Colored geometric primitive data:
=====

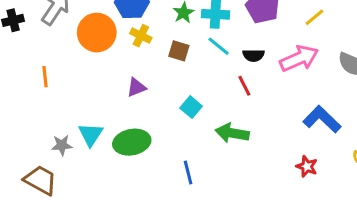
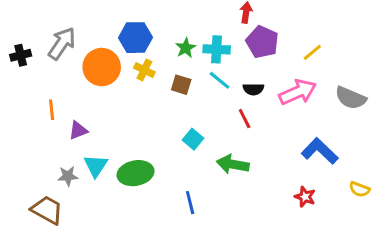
purple triangle: (136, 87) -> (78, 130), moved

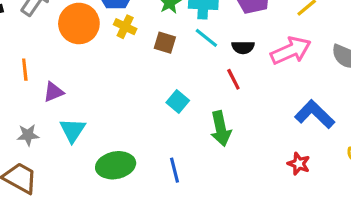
green arrow: (233, 164) -> (221, 129), turned -112
green ellipse: (136, 173) -> (116, 165), moved
gray star: (68, 176) -> (28, 135), moved

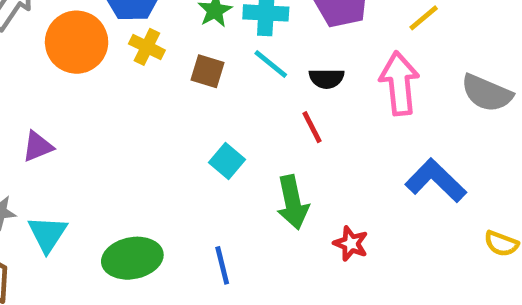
pink arrow: (291, 51) -> (399, 83), turned -72
cyan triangle: (73, 130) -> (47, 234), moved
red star: (299, 164) -> (351, 244), moved

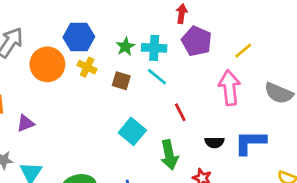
black semicircle: (327, 79) -> (214, 142), moved
cyan square: (227, 161) -> (132, 131), size x1.4
blue L-shape: (436, 180) -> (250, 142), turned -44

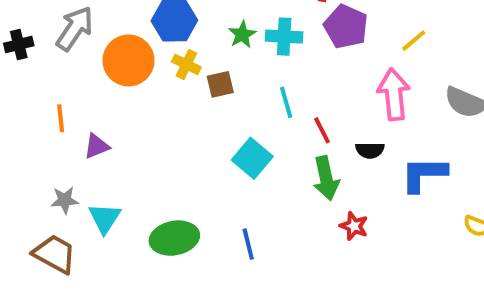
cyan line: (157, 77) -> (286, 102), moved, turned 35
brown square: (121, 81) -> (220, 84), moved, turned -30
black semicircle: (214, 142) -> (370, 150), moved
green arrow: (169, 155) -> (326, 178), moved

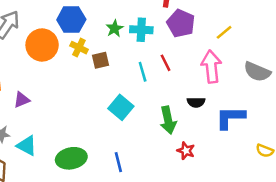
red line: (322, 130) -> (165, 63), moved
cyan triangle: (105, 218) -> (27, 146), turned -35

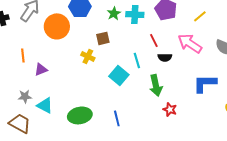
yellow cross: (79, 48) -> (88, 56), moved
pink arrow: (211, 67) -> (190, 43), turned -50
cyan line: (143, 72) -> (137, 60), moved
black semicircle: (196, 102) -> (165, 57), moved

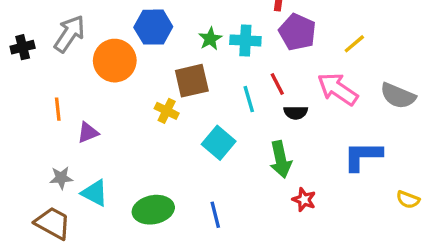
brown square: (103, 38) -> (192, 81), size x1.5
cyan line: (137, 60) -> (249, 99), moved

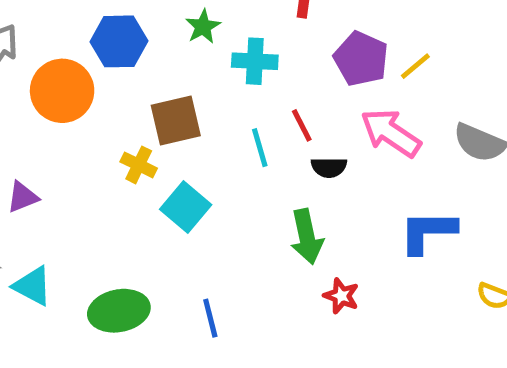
purple pentagon: (297, 32) -> (361, 59), moved
green star: (210, 39) -> (203, 27), moved
cyan square: (219, 143) -> (186, 207), moved

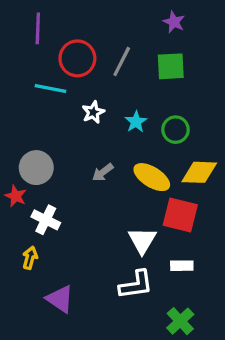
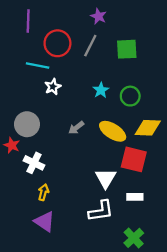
purple star: (174, 22) -> (99, 16), moved
white star: (93, 112) -> (53, 87), moved
yellow arrow: (30, 258) -> (43, 192), moved

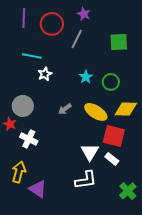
red circle: (57, 43) -> (52, 24), moved
green square: (127, 49) -> (119, 42), moved
yellow arrow: (43, 192) -> (19, 172), moved, size x1.5
white rectangle: (135, 197) -> (112, 159), moved, turned 40
green cross: (134, 238) -> (128, 191), moved

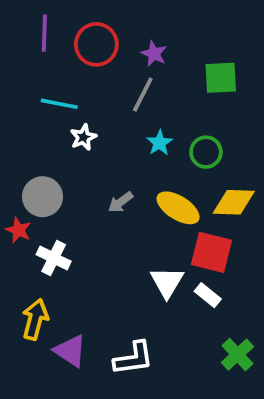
purple star: (84, 14) -> (154, 54), moved
gray line: (77, 39) -> (143, 95), moved
white L-shape: (86, 180) -> (134, 358), moved

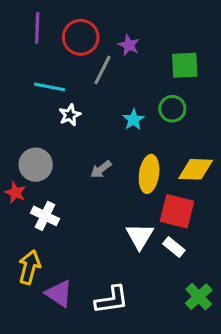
gray line: (143, 95) -> (102, 70), moved
green circle: (206, 152) -> (172, 109), moved
yellow ellipse: (178, 208) -> (149, 174), turned 66

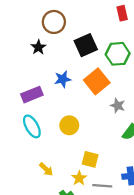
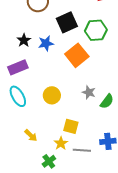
black star: (38, 47) -> (24, 40), moved
blue star: (63, 79) -> (46, 43), moved
gray star: (118, 106) -> (89, 92), moved

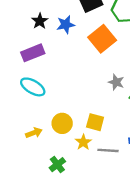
yellow circle: (52, 95) -> (62, 123), moved
cyan ellipse: (18, 96) -> (33, 87), turned -30
yellow arrow: (31, 135) -> (34, 133), moved, turned -64
green cross: (49, 161) -> (57, 165), moved

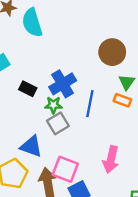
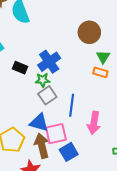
blue line: (90, 104) -> (72, 105), moved
blue triangle: (31, 146) -> (39, 123), moved
pink square: (65, 169) -> (56, 134), turned -30

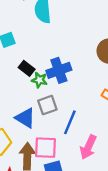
green star: (43, 80) -> (39, 80), moved
blue triangle: (39, 123) -> (25, 118), moved

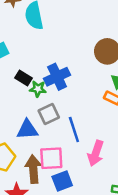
blue triangle: (25, 118) -> (27, 130), turned -30
blue line: (70, 122) -> (74, 129), turned -35

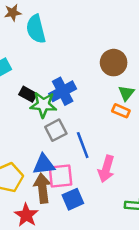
green star: (38, 89) -> (43, 105), size x1.5
blue triangle: (27, 130) -> (44, 164), moved

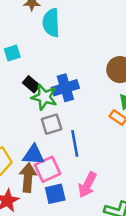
pink arrow: (106, 169) -> (87, 185), moved
pink square: (61, 176) -> (48, 169), turned -30

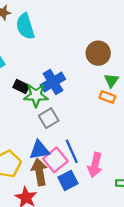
blue line: (75, 143) -> (72, 151), moved

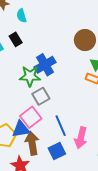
cyan semicircle: (25, 26) -> (21, 16), size x0.6
black rectangle: (21, 86) -> (16, 39), moved, turned 32
blue triangle: (39, 150) -> (21, 129), moved
pink square: (55, 160) -> (31, 117), moved

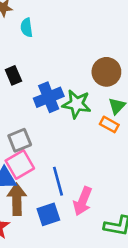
black rectangle: (16, 39) -> (13, 75), moved
green star: (30, 76) -> (77, 104), moved
gray square: (41, 96) -> (20, 140), moved

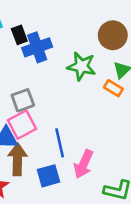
blue cross: (49, 97) -> (37, 47), moved

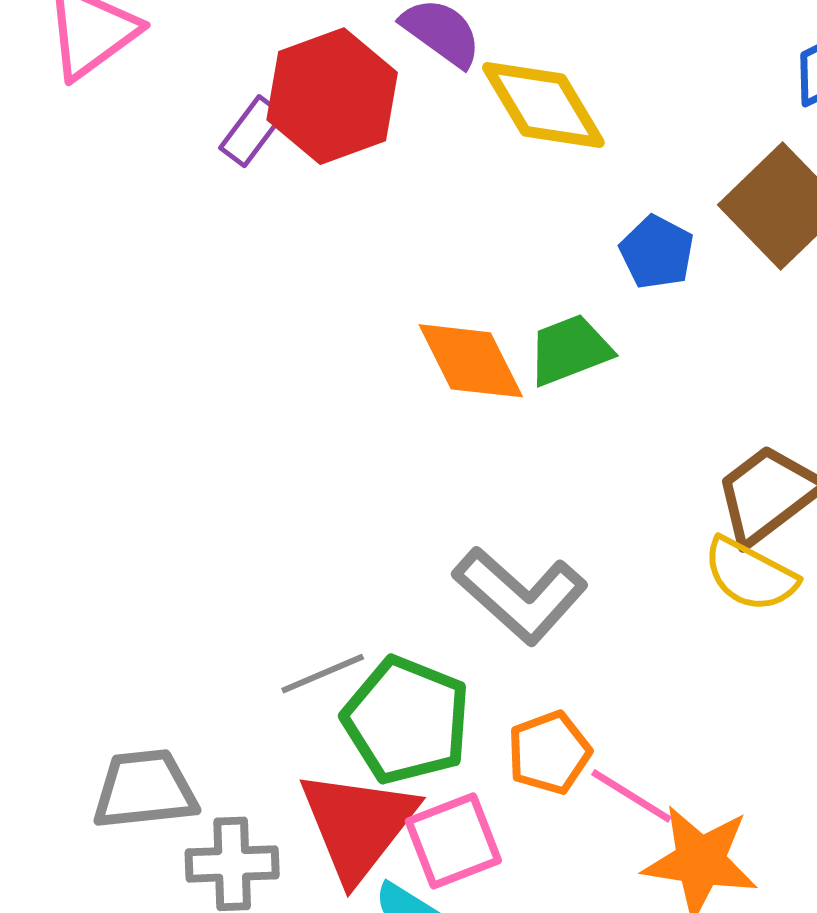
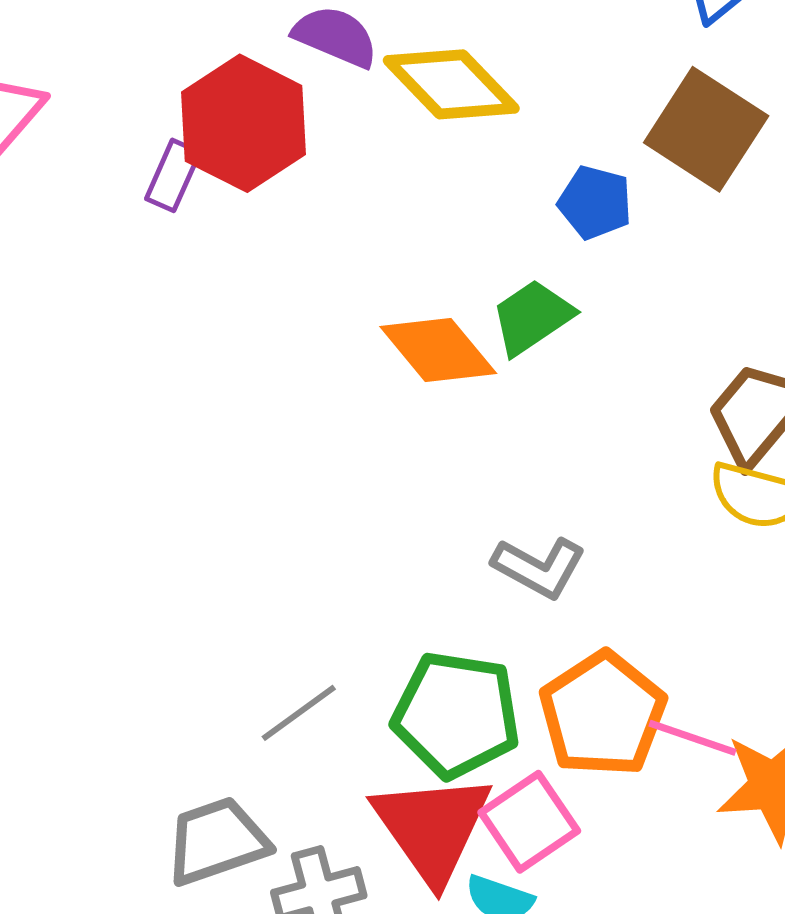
gray L-shape: (520, 595) -> (539, 567), size x0.7
gray line: (323, 674) -> (299, 713), moved
orange pentagon: (549, 753) -> (603, 714), size x1.5

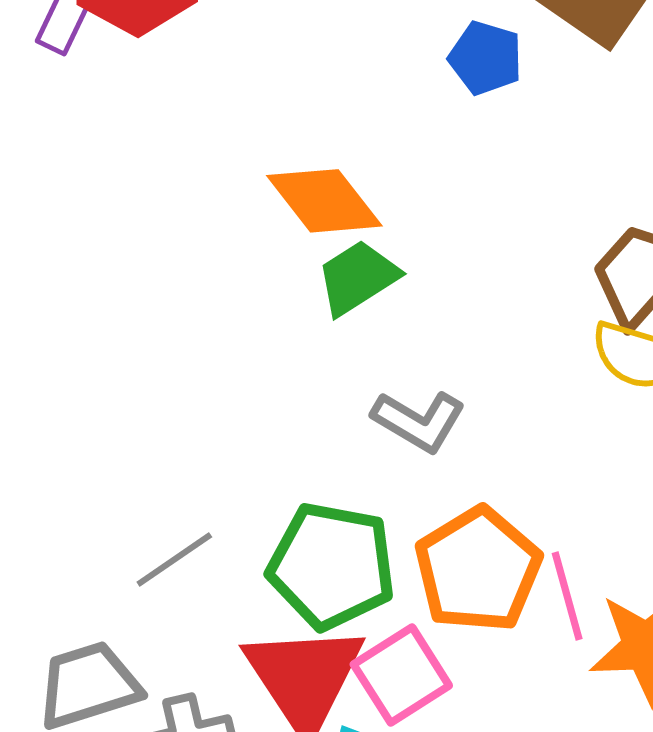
green trapezoid: (532, 317) -> (358, 277), moved
pink line: (693, 738) -> (567, 596), turned 54

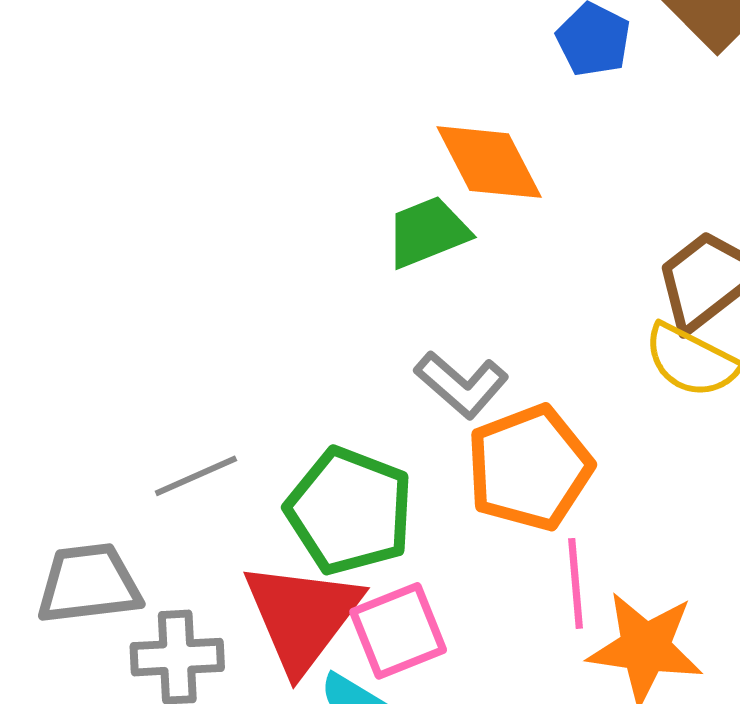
orange diamond: (324, 201) -> (489, 162), moved
orange pentagon: (478, 570) -> (529, 468), moved

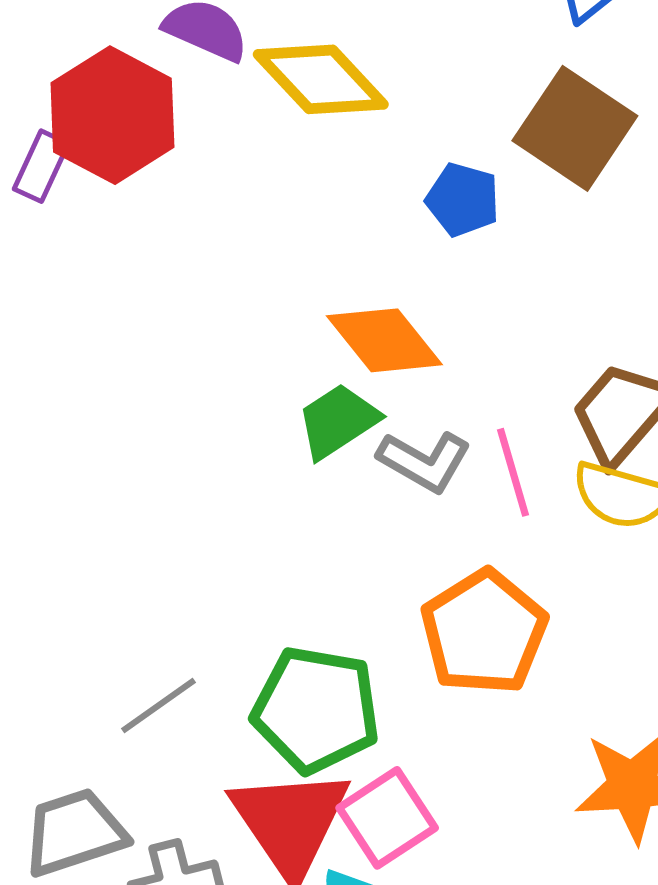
gray L-shape: (462, 384) -> (424, 461), moved
pink line: (576, 583) -> (513, 472), moved

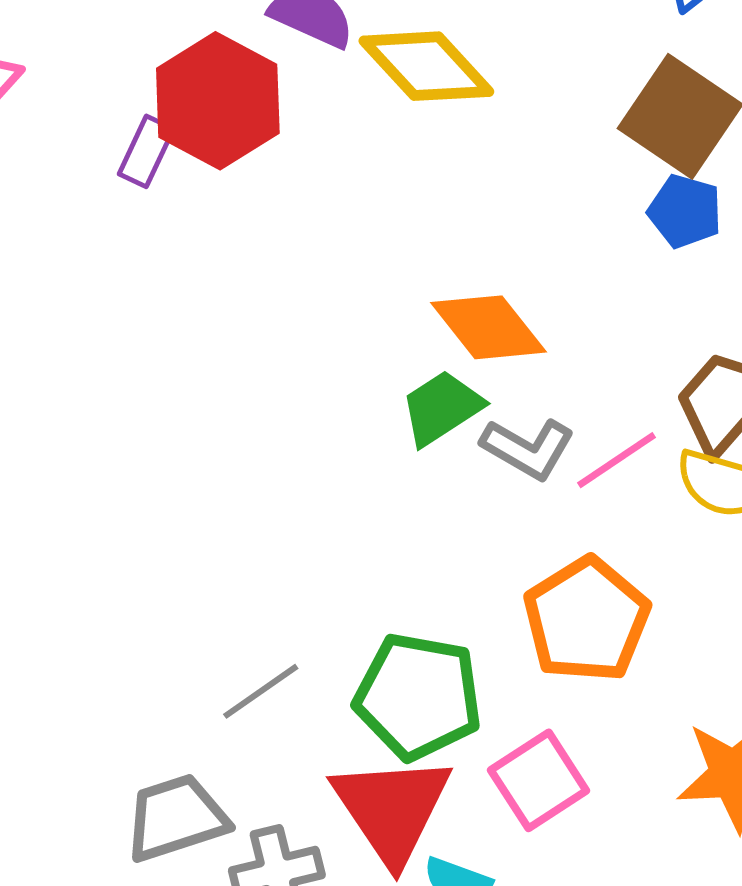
blue pentagon: (463, 200) -> (685, 211), moved
pink line: (513, 472) -> (616, 460), turned 72
pink square: (387, 818) -> (539, 780), moved

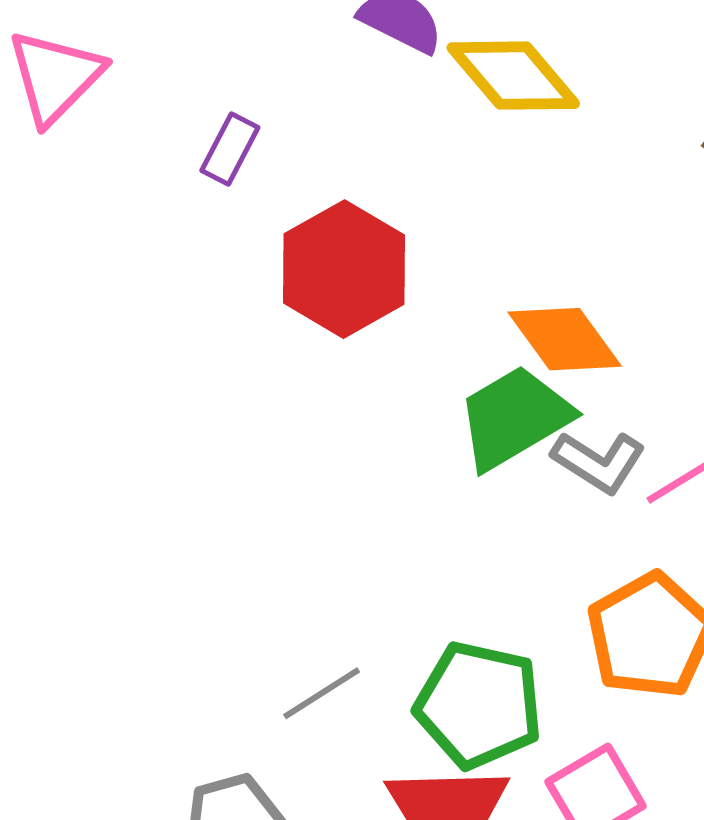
red hexagon: (218, 101) -> (344, 269), moved
green trapezoid: (442, 408) -> (514, 418), size x1.4

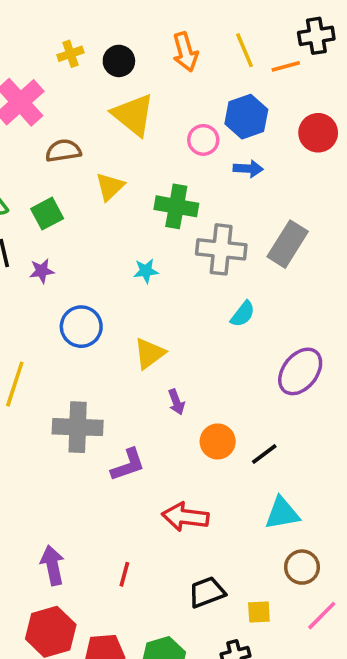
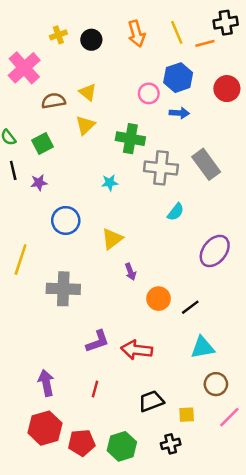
yellow triangle: (133, 115) -> (88, 92), moved, size x0.6
gray rectangle: (288, 244) -> (206, 164), turned -68
purple L-shape: (128, 465) -> (97, 341), moved

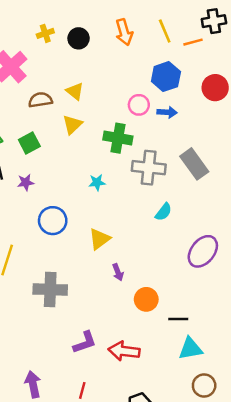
pink circle: (149, 93) -> (139, 105), moved
black line: (190, 307) -> (178, 319), moved, turned 36

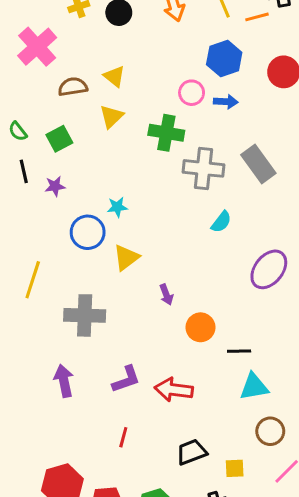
cyan star: (97, 182) -> (117, 207), moved
yellow triangle: (99, 239) -> (126, 258), moved
purple arrow: (33, 384) -> (64, 381), moved

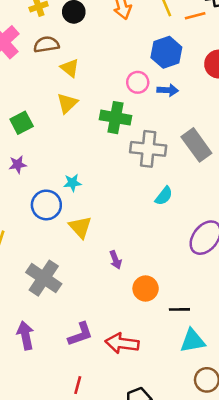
brown semicircle: (73, 87) -> (46, 44), moved
yellow triangle: (126, 258) -> (80, 227), turned -35
gray cross: (85, 315) -> (44, 278), turned 32

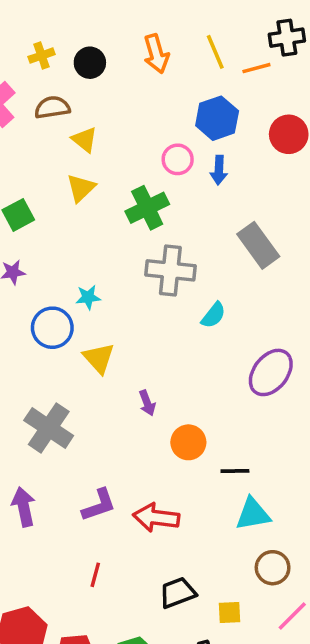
blue arrow: (168, 90) -> (219, 170), turned 90
green cross: (116, 118) -> (147, 208), turned -36
gray cross: (148, 149) -> (170, 270), moved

=====

WORK ITEM >> Using the data above, which lines fall from the one with "black semicircle: (196, 102)" through the one with "gray line: (77, 39) -> (143, 95), moved"? Repeat them exactly, ends included, minus any pictures.

RESULT OF THE TASK >>
black semicircle: (196, 102) -> (165, 57), moved

brown square: (103, 38) -> (192, 81), size x1.5
cyan line: (137, 60) -> (249, 99), moved

purple pentagon: (297, 32) -> (361, 59), moved
green star: (210, 39) -> (203, 27), moved
cyan square: (219, 143) -> (186, 207), moved

purple star: (174, 22) -> (99, 16), moved
white star: (93, 112) -> (53, 87), moved
yellow arrow: (30, 258) -> (43, 192), moved

red circle: (57, 43) -> (52, 24), moved
green square: (127, 49) -> (119, 42), moved
yellow arrow: (43, 192) -> (19, 172), moved, size x1.5
white rectangle: (135, 197) -> (112, 159), moved, turned 40
green cross: (134, 238) -> (128, 191), moved

purple star: (84, 14) -> (154, 54), moved
gray line: (77, 39) -> (143, 95), moved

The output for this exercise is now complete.